Content starts

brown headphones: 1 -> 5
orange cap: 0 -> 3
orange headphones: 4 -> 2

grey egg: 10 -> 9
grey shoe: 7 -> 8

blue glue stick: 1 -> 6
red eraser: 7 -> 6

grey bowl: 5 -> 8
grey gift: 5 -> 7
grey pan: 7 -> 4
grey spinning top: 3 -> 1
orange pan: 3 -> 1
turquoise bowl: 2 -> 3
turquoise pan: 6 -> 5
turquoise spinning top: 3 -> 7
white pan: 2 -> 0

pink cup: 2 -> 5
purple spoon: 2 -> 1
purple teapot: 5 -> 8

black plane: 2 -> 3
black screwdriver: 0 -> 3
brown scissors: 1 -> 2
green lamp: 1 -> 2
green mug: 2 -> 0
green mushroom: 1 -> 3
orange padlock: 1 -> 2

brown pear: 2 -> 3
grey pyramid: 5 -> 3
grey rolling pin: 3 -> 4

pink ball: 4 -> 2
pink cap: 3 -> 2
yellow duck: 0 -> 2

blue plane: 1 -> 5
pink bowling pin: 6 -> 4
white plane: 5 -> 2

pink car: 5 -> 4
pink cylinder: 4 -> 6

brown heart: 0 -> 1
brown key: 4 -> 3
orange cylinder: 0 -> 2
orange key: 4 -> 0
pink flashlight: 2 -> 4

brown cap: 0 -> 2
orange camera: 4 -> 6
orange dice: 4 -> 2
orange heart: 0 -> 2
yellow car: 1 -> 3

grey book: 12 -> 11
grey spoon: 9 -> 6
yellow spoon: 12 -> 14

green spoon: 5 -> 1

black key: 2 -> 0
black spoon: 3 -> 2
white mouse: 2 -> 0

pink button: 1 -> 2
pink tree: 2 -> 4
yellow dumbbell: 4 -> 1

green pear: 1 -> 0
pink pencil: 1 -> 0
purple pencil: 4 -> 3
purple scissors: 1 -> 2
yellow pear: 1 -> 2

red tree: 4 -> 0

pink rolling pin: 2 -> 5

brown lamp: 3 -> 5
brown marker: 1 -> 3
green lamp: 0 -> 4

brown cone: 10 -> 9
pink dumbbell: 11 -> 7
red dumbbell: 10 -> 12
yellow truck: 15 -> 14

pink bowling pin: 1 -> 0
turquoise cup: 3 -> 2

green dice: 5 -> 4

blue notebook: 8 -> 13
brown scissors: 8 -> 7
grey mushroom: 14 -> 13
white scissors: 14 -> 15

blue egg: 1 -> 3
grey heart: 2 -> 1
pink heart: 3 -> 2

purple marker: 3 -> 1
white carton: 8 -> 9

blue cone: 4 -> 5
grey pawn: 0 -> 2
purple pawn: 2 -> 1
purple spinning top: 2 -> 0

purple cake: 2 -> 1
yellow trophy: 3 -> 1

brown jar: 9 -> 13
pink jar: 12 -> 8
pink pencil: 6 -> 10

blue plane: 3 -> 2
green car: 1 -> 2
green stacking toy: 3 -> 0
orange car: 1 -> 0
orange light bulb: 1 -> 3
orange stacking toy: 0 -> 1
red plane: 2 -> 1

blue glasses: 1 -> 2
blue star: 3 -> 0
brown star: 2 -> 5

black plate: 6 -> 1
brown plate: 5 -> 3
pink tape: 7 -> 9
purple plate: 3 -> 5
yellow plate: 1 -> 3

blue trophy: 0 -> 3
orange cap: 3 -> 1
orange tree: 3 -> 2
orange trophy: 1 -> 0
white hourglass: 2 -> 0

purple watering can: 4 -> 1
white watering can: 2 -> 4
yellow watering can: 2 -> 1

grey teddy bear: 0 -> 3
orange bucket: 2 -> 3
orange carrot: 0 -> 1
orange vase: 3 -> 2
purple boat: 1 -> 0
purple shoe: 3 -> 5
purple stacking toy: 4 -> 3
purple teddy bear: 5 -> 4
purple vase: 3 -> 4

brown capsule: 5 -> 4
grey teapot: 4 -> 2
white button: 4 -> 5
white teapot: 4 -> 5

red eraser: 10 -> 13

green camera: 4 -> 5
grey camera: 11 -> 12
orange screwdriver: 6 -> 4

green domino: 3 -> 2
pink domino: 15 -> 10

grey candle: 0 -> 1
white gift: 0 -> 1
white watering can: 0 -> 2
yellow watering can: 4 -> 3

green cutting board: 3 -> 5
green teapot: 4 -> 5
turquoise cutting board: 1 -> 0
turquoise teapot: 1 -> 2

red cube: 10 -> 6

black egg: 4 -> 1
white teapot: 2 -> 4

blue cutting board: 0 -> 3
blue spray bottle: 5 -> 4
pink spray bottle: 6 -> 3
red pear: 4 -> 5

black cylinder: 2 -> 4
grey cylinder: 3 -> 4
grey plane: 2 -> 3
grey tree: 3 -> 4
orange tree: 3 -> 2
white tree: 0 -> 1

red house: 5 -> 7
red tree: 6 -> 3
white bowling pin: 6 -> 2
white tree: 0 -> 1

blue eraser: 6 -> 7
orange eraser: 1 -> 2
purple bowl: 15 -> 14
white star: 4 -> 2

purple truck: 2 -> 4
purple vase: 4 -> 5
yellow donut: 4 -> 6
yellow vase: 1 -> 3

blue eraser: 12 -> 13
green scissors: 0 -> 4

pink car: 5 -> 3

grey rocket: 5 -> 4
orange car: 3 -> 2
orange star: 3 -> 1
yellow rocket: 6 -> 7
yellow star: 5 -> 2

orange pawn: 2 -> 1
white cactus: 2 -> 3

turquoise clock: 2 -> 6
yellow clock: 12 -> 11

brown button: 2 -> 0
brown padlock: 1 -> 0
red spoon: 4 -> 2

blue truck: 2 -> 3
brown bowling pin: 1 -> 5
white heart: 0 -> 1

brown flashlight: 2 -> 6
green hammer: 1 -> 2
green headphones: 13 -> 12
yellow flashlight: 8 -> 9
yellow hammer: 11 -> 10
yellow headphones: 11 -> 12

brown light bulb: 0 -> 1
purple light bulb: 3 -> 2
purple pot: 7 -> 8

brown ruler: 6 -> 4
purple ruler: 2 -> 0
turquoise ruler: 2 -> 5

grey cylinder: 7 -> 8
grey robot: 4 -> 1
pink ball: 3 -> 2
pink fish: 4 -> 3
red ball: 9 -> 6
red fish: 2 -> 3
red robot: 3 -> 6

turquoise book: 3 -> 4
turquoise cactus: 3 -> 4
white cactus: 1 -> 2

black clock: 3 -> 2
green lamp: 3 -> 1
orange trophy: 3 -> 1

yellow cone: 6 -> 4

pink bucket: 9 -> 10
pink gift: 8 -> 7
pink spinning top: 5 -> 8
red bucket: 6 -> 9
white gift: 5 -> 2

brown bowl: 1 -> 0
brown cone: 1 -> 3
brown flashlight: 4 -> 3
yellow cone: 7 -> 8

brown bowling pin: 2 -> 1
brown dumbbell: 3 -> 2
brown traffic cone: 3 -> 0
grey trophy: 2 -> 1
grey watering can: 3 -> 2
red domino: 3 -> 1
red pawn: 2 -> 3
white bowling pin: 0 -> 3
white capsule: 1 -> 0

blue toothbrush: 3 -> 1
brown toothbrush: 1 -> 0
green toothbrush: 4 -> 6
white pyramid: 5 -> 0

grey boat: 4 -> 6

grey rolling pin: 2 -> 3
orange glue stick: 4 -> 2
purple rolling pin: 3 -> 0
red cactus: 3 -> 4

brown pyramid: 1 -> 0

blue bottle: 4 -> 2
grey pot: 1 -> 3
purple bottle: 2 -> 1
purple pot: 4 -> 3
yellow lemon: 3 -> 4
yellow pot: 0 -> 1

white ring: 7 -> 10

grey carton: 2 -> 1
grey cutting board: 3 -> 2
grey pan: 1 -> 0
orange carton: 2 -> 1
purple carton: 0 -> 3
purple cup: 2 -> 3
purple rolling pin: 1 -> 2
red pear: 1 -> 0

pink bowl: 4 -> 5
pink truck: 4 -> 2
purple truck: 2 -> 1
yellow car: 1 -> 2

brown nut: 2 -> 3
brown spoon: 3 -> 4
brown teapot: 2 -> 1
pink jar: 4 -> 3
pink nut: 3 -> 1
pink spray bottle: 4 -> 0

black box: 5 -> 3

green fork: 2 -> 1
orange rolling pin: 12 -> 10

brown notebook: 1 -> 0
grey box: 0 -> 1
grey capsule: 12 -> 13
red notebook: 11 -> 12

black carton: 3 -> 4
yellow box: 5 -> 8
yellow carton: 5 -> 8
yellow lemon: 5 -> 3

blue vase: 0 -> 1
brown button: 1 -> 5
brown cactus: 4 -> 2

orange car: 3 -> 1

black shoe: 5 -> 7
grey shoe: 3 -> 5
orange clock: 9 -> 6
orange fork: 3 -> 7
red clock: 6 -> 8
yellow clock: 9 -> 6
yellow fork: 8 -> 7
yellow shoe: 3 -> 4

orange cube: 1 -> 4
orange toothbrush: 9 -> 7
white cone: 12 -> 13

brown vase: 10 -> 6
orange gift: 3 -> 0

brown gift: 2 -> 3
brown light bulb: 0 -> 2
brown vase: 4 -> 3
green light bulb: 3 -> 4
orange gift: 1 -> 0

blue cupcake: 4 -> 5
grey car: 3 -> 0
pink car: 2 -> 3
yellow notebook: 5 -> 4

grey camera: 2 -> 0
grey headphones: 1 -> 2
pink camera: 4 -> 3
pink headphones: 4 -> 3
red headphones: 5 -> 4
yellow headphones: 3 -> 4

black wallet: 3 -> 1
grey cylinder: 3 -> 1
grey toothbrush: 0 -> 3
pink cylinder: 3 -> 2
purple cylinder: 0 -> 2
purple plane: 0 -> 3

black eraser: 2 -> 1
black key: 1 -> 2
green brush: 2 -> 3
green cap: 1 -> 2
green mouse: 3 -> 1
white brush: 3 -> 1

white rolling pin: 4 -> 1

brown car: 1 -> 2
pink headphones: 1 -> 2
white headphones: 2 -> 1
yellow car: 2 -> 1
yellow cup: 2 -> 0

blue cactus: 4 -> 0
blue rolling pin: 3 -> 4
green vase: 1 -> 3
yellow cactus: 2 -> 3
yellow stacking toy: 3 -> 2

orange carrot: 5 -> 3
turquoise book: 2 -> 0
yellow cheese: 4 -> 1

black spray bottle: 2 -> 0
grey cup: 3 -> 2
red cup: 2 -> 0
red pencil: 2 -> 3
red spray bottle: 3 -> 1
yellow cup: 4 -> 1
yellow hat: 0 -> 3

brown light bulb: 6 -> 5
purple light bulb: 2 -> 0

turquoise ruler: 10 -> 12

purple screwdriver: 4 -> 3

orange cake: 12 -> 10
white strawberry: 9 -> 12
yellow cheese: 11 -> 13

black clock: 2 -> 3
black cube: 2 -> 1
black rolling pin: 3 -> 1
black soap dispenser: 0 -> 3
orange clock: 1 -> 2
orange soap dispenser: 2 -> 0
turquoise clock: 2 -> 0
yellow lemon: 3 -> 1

Content ends

- _What needs to be done_: Retype only the lines above between the line with "grey robot: 4 -> 1" and the line with "purple cup: 2 -> 3", counting those two lines as well, and keep every character as it is.

- _Written reply_:
grey robot: 4 -> 1
pink ball: 3 -> 2
pink fish: 4 -> 3
red ball: 9 -> 6
red fish: 2 -> 3
red robot: 3 -> 6

turquoise book: 3 -> 4
turquoise cactus: 3 -> 4
white cactus: 1 -> 2

black clock: 3 -> 2
green lamp: 3 -> 1
orange trophy: 3 -> 1

yellow cone: 6 -> 4

pink bucket: 9 -> 10
pink gift: 8 -> 7
pink spinning top: 5 -> 8
red bucket: 6 -> 9
white gift: 5 -> 2

brown bowl: 1 -> 0
brown cone: 1 -> 3
brown flashlight: 4 -> 3
yellow cone: 7 -> 8

brown bowling pin: 2 -> 1
brown dumbbell: 3 -> 2
brown traffic cone: 3 -> 0
grey trophy: 2 -> 1
grey watering can: 3 -> 2
red domino: 3 -> 1
red pawn: 2 -> 3
white bowling pin: 0 -> 3
white capsule: 1 -> 0

blue toothbrush: 3 -> 1
brown toothbrush: 1 -> 0
green toothbrush: 4 -> 6
white pyramid: 5 -> 0

grey boat: 4 -> 6

grey rolling pin: 2 -> 3
orange glue stick: 4 -> 2
purple rolling pin: 3 -> 0
red cactus: 3 -> 4

brown pyramid: 1 -> 0

blue bottle: 4 -> 2
grey pot: 1 -> 3
purple bottle: 2 -> 1
purple pot: 4 -> 3
yellow lemon: 3 -> 4
yellow pot: 0 -> 1

white ring: 7 -> 10

grey carton: 2 -> 1
grey cutting board: 3 -> 2
grey pan: 1 -> 0
orange carton: 2 -> 1
purple carton: 0 -> 3
purple cup: 2 -> 3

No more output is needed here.